Show each line of the listing in which the word "purple" occurs.
---*---
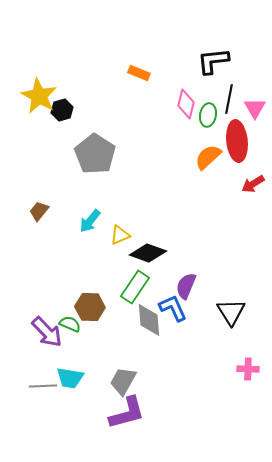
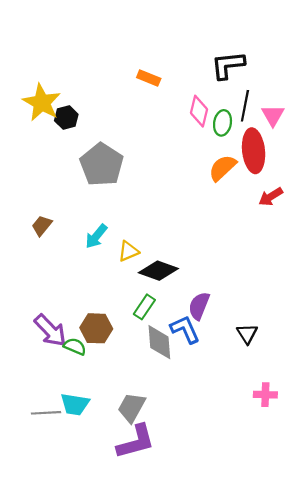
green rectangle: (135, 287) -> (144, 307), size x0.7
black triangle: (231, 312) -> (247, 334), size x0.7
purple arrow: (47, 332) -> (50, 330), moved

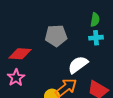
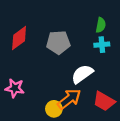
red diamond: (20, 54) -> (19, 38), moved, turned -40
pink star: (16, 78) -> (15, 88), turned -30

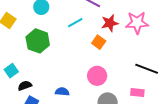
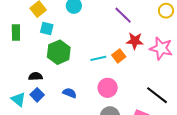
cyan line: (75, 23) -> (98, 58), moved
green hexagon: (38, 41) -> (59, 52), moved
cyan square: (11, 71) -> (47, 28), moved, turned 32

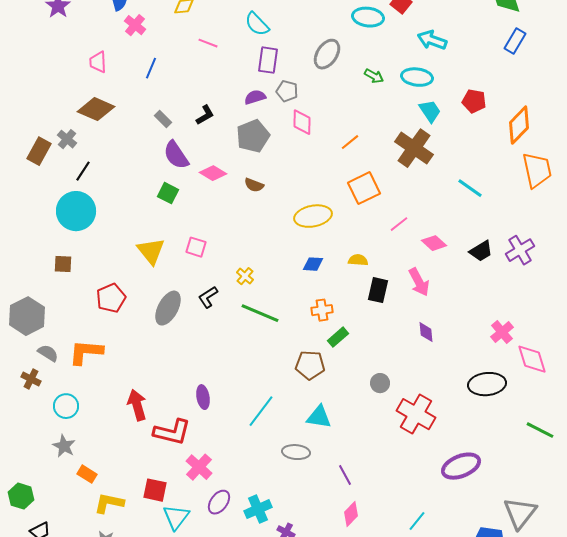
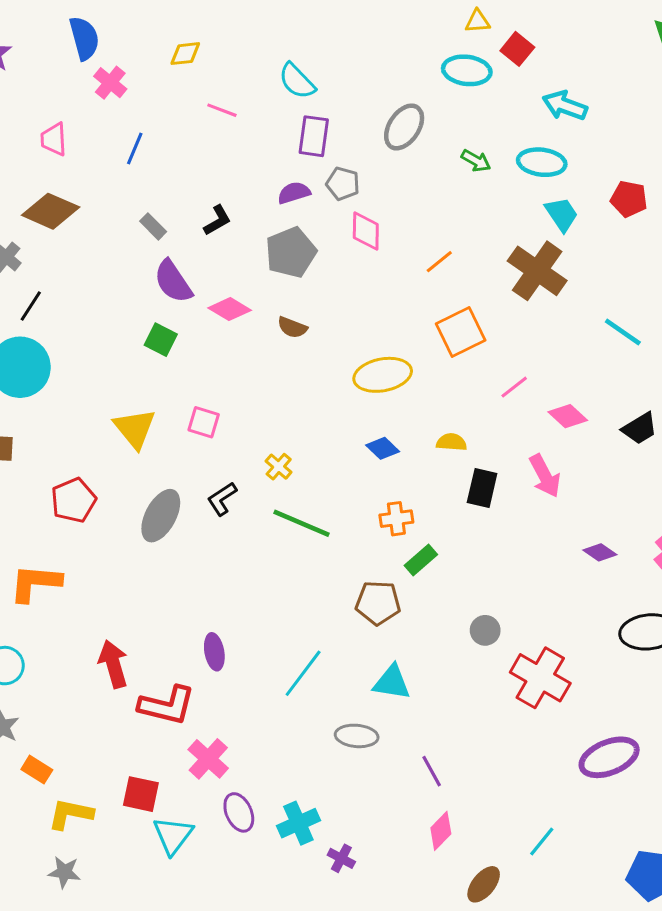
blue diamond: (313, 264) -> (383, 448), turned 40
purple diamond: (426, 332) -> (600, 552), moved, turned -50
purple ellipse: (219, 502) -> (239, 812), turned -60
---*---
- WRITTEN SOLUTION -
purple arrow: (47, 332) -> (50, 330), moved
purple diamond: (426, 332) -> (600, 552), moved, turned -50
purple ellipse: (219, 502) -> (239, 812), turned -60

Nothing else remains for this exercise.